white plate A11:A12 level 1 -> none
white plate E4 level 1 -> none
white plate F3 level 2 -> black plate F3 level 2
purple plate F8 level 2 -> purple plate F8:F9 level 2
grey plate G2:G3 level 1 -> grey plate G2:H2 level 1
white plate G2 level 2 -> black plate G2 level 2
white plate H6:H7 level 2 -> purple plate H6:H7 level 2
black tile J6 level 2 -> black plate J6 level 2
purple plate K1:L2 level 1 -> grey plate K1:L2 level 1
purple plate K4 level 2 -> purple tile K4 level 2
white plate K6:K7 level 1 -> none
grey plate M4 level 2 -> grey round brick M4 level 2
---
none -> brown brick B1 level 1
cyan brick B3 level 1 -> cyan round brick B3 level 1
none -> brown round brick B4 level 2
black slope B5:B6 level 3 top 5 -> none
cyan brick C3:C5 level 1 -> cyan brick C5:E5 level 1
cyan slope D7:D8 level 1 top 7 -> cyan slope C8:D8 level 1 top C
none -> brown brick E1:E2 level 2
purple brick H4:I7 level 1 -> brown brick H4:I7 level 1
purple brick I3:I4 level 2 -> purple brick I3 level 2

(Exercise details): Search the entries for the word "brick" and gather every line where it appears.

(Result below):
grey plate M4 level 2 -> grey round brick M4 level 2
none -> brown brick B1 level 1
cyan brick B3 level 1 -> cyan round brick B3 level 1
none -> brown round brick B4 level 2
cyan brick C3:C5 level 1 -> cyan brick C5:E5 level 1
none -> brown brick E1:E2 level 2
purple brick H4:I7 level 1 -> brown brick H4:I7 level 1
purple brick I3:I4 level 2 -> purple brick I3 level 2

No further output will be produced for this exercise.